YOUR ASSIGNMENT: Read the lines below. Copy out any that hold the string "calculator".

BEGIN DATASET EXCERPTS

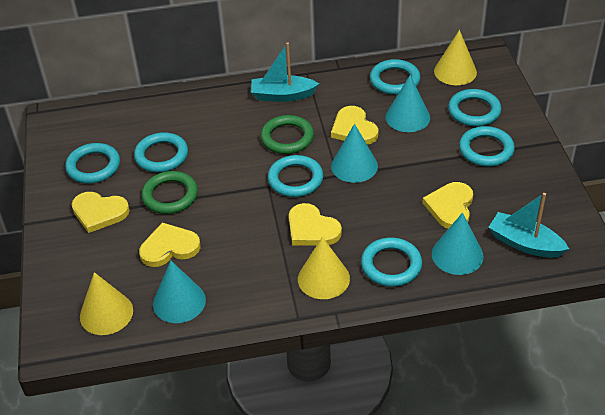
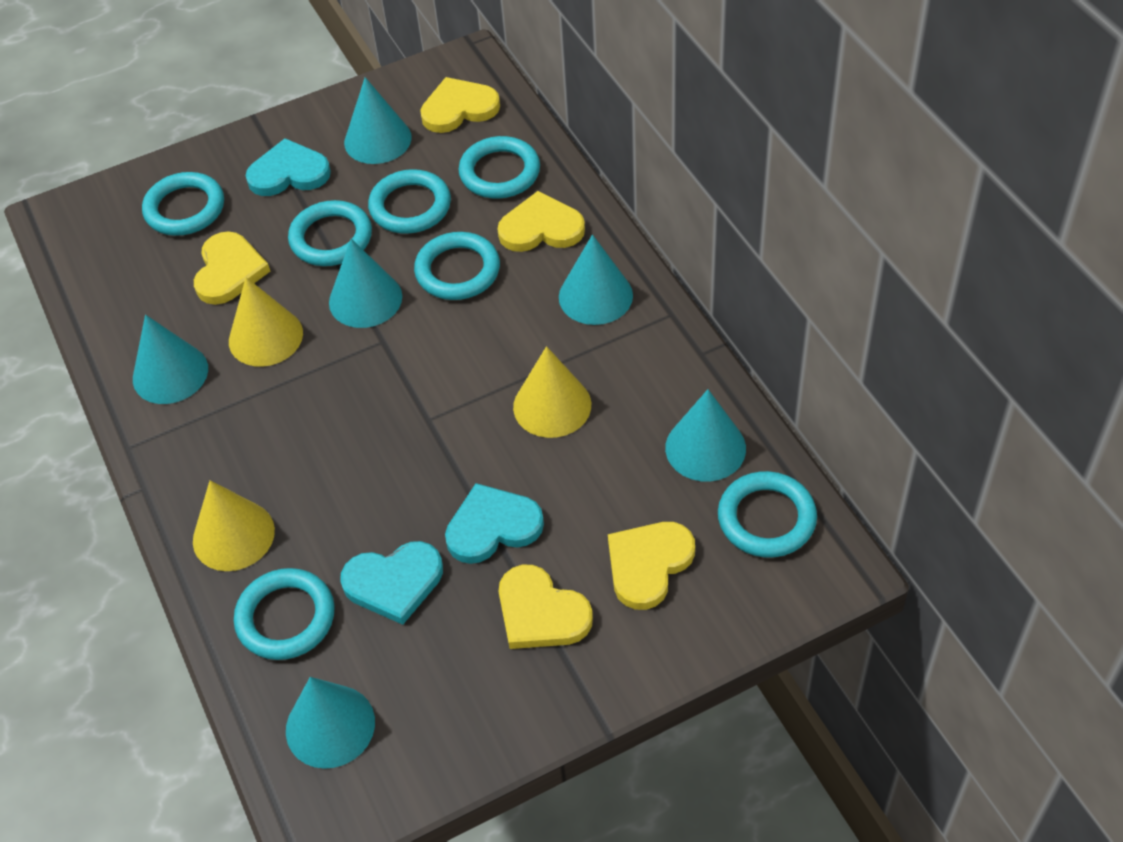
green ring: 2 -> 0
turquoise boat: 2 -> 0
turquoise cone: 4 -> 6
turquoise heart: 0 -> 3

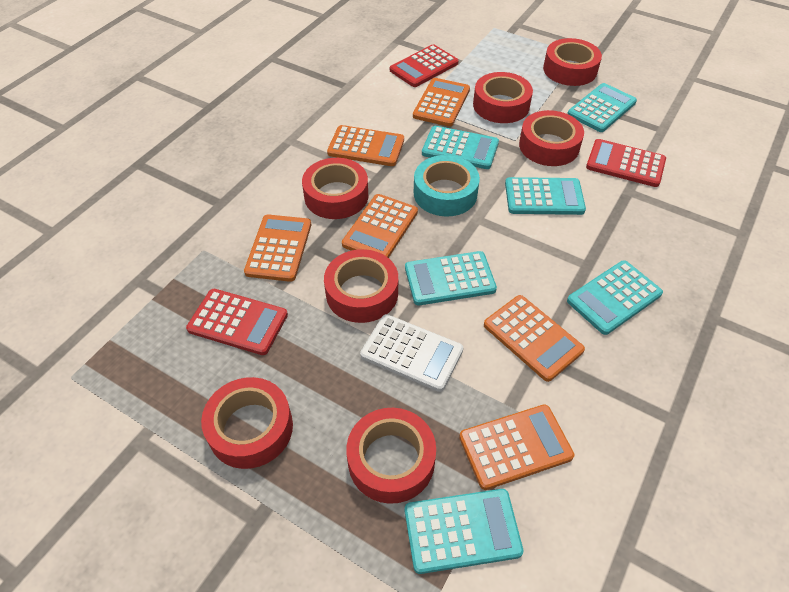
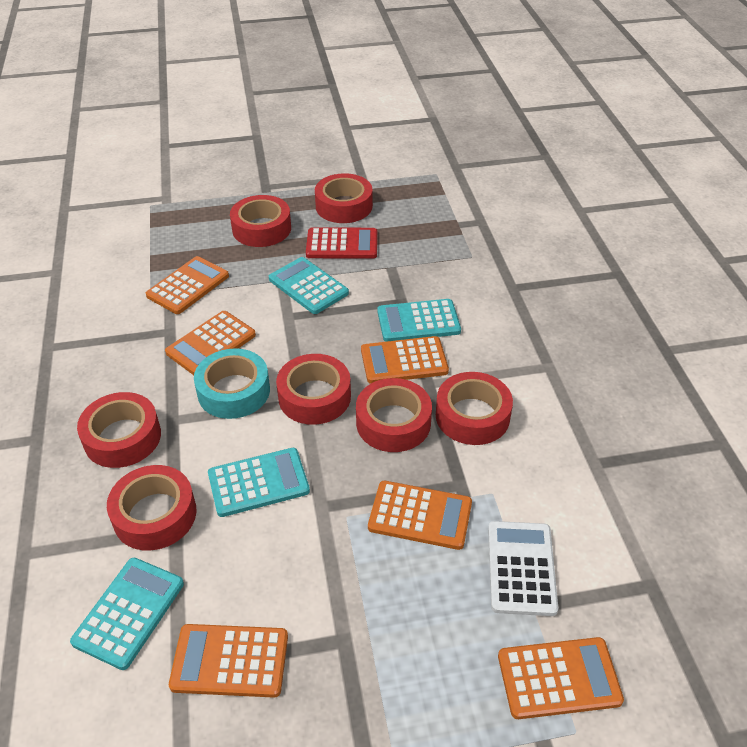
red calculator: 3 -> 1
turquoise calculator: 6 -> 4

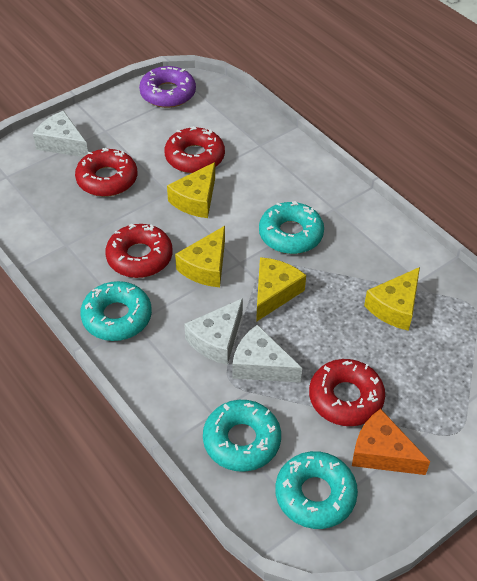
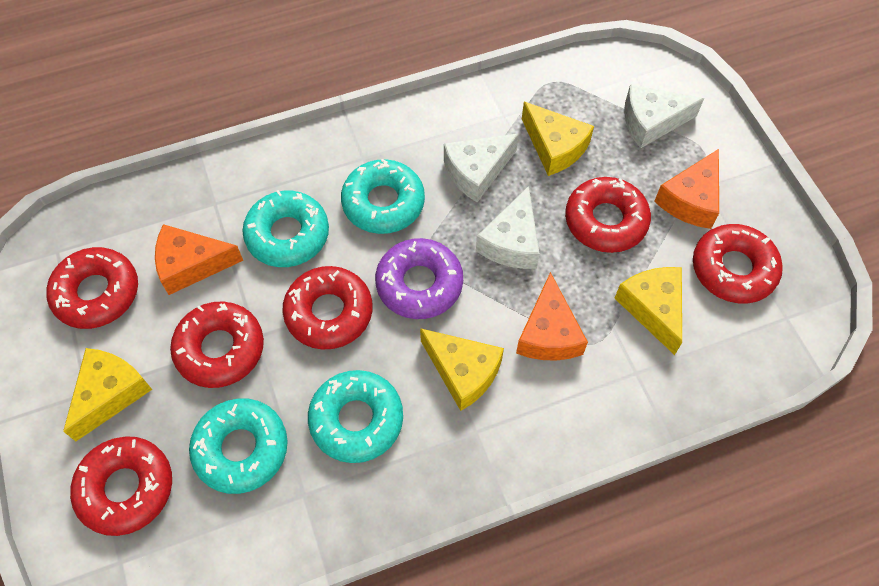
orange cheese: 1 -> 3
red donut: 4 -> 6

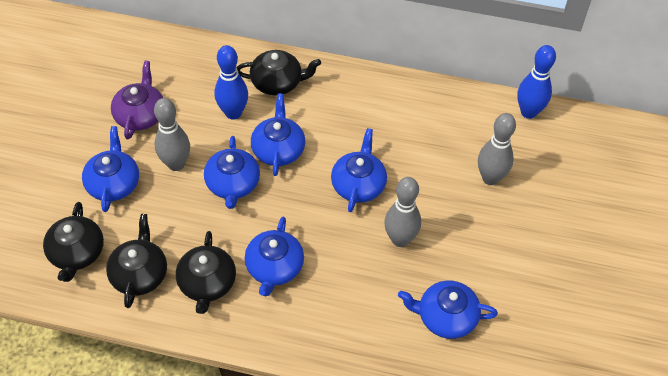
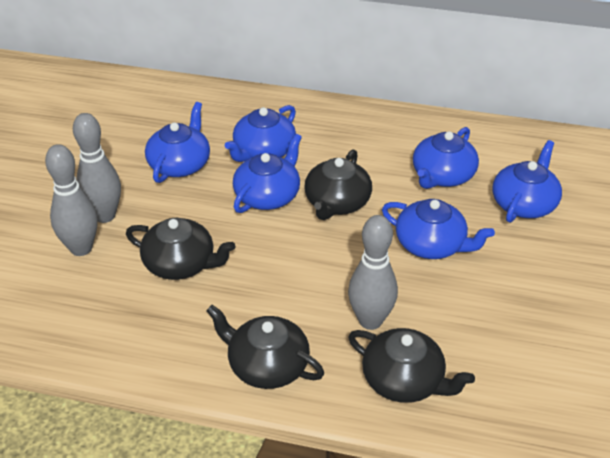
blue bowling pin: 2 -> 0
purple teapot: 1 -> 0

END DATASET EXCERPTS

ANSWER TO THIS TASK:
red calculator: 3 -> 1
turquoise calculator: 6 -> 4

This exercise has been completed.